*** Provided records Section Begins ***
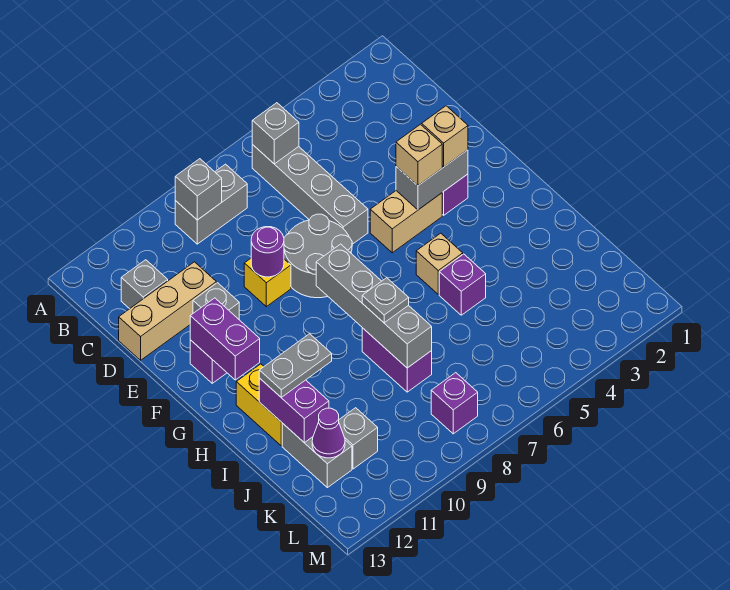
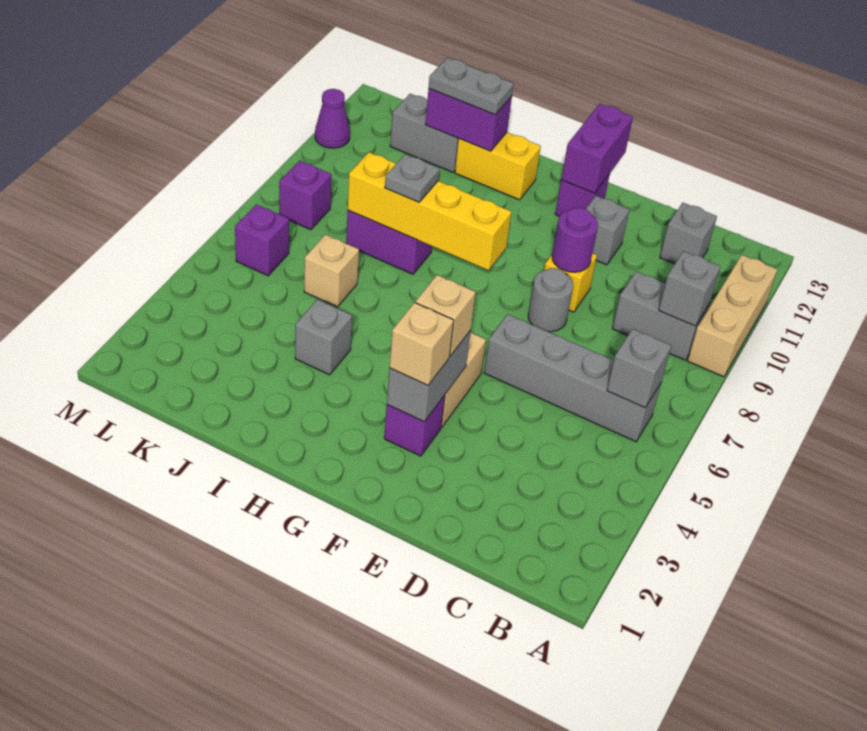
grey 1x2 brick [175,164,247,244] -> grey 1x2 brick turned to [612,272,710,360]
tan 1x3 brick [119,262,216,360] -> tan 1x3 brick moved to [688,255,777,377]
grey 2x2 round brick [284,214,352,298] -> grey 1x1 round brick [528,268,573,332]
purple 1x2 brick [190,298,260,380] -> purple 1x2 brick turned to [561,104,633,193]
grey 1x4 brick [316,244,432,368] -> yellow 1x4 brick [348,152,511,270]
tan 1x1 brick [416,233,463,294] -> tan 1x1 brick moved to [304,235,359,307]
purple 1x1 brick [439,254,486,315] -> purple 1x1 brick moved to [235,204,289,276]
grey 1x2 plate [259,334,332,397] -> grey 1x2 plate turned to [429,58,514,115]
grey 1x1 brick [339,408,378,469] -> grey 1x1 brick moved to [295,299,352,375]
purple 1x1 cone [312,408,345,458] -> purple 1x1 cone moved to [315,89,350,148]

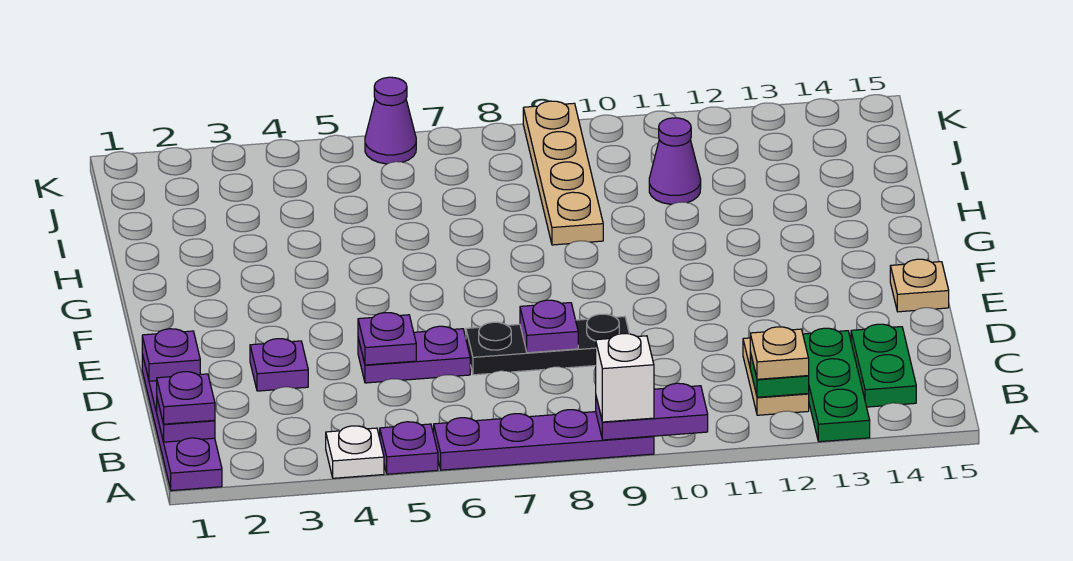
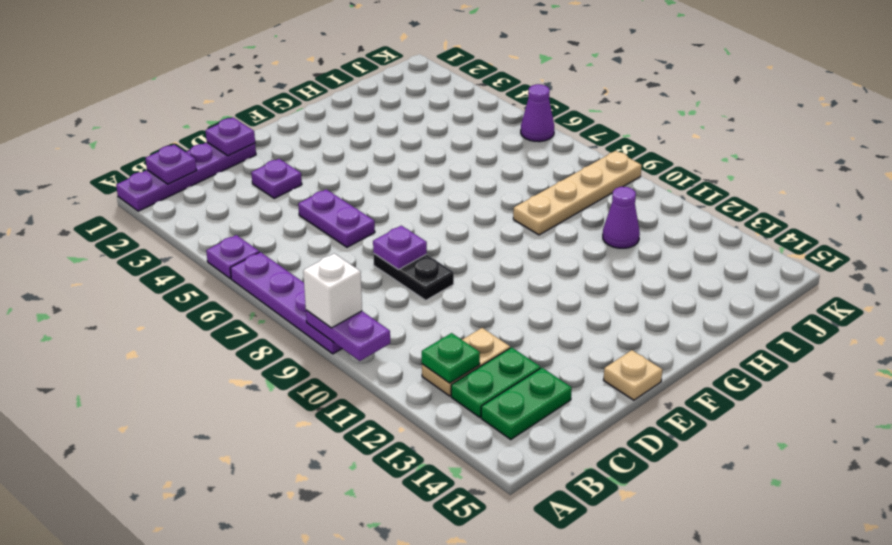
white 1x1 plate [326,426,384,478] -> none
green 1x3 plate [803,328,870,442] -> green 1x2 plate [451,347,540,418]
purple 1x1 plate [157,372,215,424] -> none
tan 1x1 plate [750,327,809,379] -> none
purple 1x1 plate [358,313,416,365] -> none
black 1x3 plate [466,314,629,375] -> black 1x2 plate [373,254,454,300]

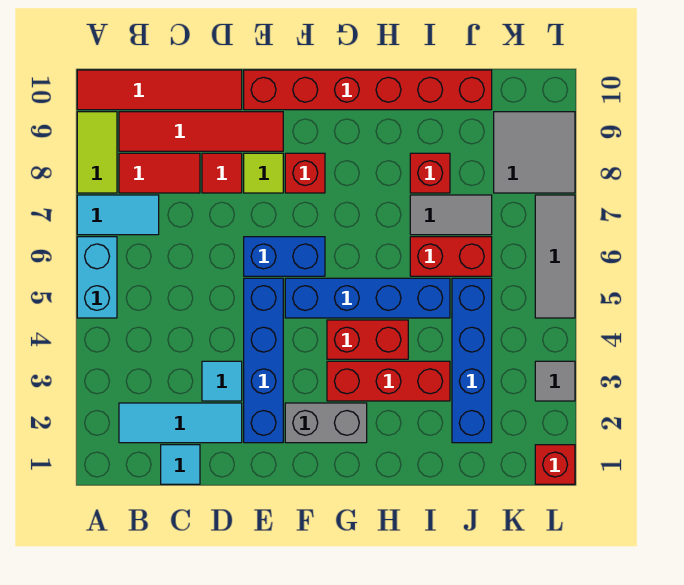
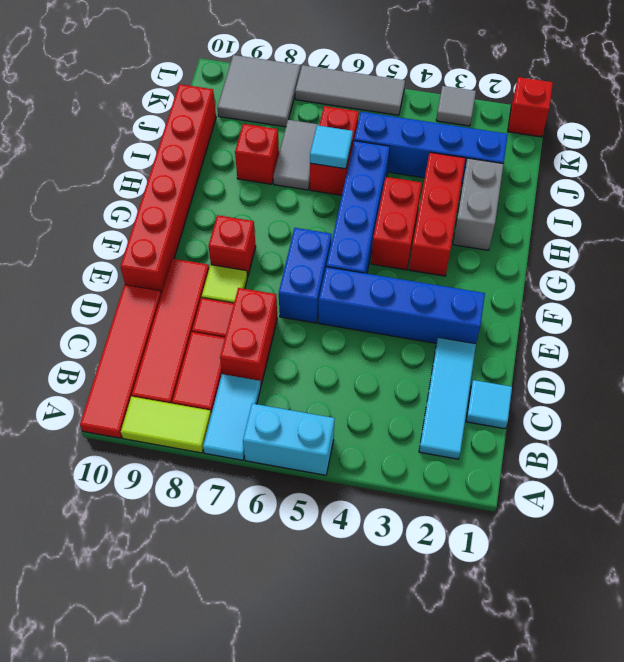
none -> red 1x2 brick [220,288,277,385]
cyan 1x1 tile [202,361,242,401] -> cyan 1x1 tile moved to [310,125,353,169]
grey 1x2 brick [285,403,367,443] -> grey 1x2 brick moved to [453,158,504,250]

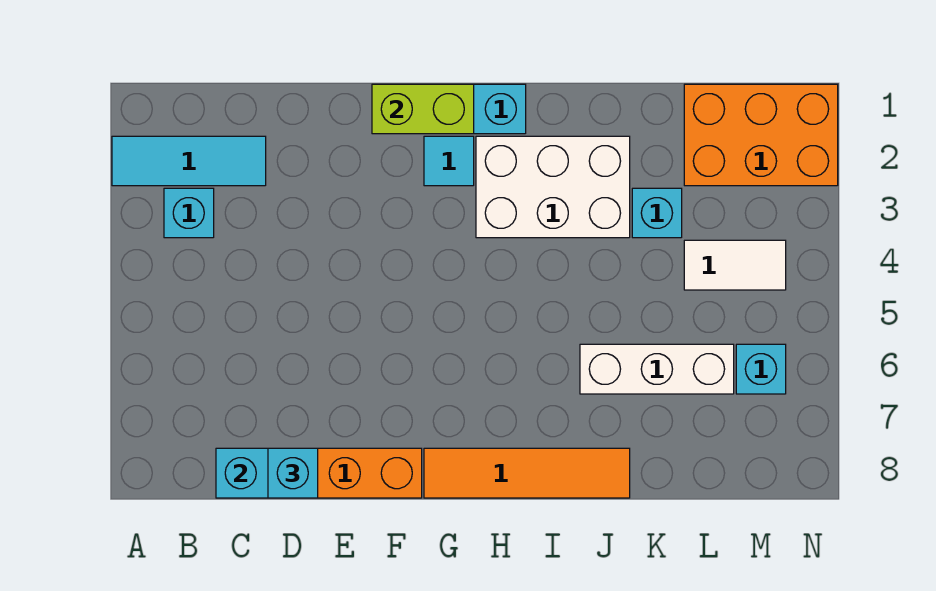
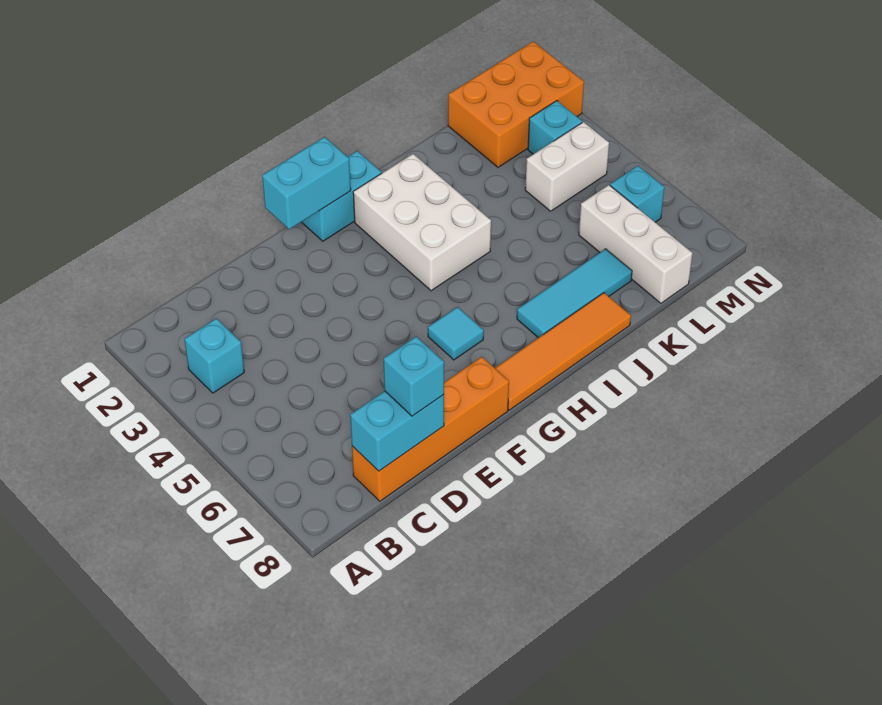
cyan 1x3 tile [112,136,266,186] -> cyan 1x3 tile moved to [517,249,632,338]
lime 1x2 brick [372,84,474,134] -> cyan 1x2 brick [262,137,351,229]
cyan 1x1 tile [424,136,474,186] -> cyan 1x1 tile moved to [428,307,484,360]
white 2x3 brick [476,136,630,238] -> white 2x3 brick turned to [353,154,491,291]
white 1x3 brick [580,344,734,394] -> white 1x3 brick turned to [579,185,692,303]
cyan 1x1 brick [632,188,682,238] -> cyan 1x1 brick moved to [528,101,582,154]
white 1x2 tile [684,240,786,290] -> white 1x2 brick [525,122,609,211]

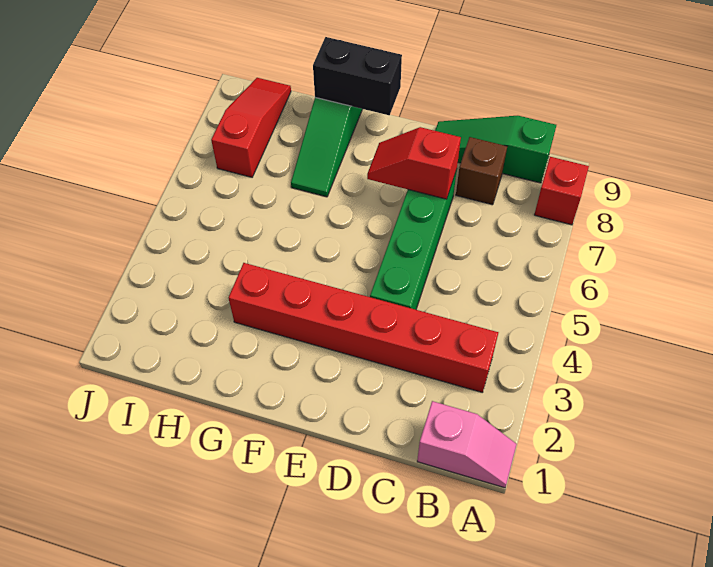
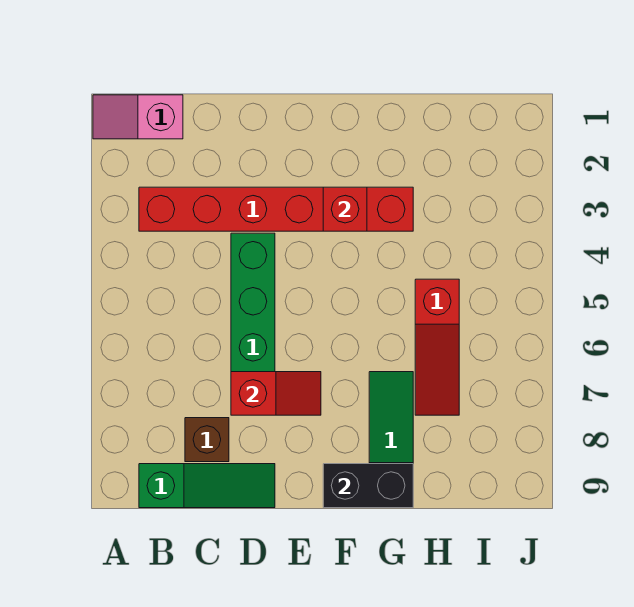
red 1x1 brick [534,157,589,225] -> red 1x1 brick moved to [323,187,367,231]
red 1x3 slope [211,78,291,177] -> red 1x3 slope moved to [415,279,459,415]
*** Provided records Section Ends ***
§ **Instructions for the task**
Reproduce each line of the records exactly, and omit every picture.

§ **Answer box**
grey 1x2 brick [175,164,247,244] -> grey 1x2 brick turned to [612,272,710,360]
tan 1x3 brick [119,262,216,360] -> tan 1x3 brick moved to [688,255,777,377]
grey 2x2 round brick [284,214,352,298] -> grey 1x1 round brick [528,268,573,332]
purple 1x2 brick [190,298,260,380] -> purple 1x2 brick turned to [561,104,633,193]
grey 1x4 brick [316,244,432,368] -> yellow 1x4 brick [348,152,511,270]
tan 1x1 brick [416,233,463,294] -> tan 1x1 brick moved to [304,235,359,307]
purple 1x1 brick [439,254,486,315] -> purple 1x1 brick moved to [235,204,289,276]
grey 1x2 plate [259,334,332,397] -> grey 1x2 plate turned to [429,58,514,115]
grey 1x1 brick [339,408,378,469] -> grey 1x1 brick moved to [295,299,352,375]
purple 1x1 cone [312,408,345,458] -> purple 1x1 cone moved to [315,89,350,148]

white 1x1 plate [326,426,384,478] -> none
green 1x3 plate [803,328,870,442] -> green 1x2 plate [451,347,540,418]
purple 1x1 plate [157,372,215,424] -> none
tan 1x1 plate [750,327,809,379] -> none
purple 1x1 plate [358,313,416,365] -> none
black 1x3 plate [466,314,629,375] -> black 1x2 plate [373,254,454,300]

none -> red 1x2 brick [220,288,277,385]
cyan 1x1 tile [202,361,242,401] -> cyan 1x1 tile moved to [310,125,353,169]
grey 1x2 brick [285,403,367,443] -> grey 1x2 brick moved to [453,158,504,250]

cyan 1x3 tile [112,136,266,186] -> cyan 1x3 tile moved to [517,249,632,338]
lime 1x2 brick [372,84,474,134] -> cyan 1x2 brick [262,137,351,229]
cyan 1x1 tile [424,136,474,186] -> cyan 1x1 tile moved to [428,307,484,360]
white 2x3 brick [476,136,630,238] -> white 2x3 brick turned to [353,154,491,291]
white 1x3 brick [580,344,734,394] -> white 1x3 brick turned to [579,185,692,303]
cyan 1x1 brick [632,188,682,238] -> cyan 1x1 brick moved to [528,101,582,154]
white 1x2 tile [684,240,786,290] -> white 1x2 brick [525,122,609,211]

red 1x1 brick [534,157,589,225] -> red 1x1 brick moved to [323,187,367,231]
red 1x3 slope [211,78,291,177] -> red 1x3 slope moved to [415,279,459,415]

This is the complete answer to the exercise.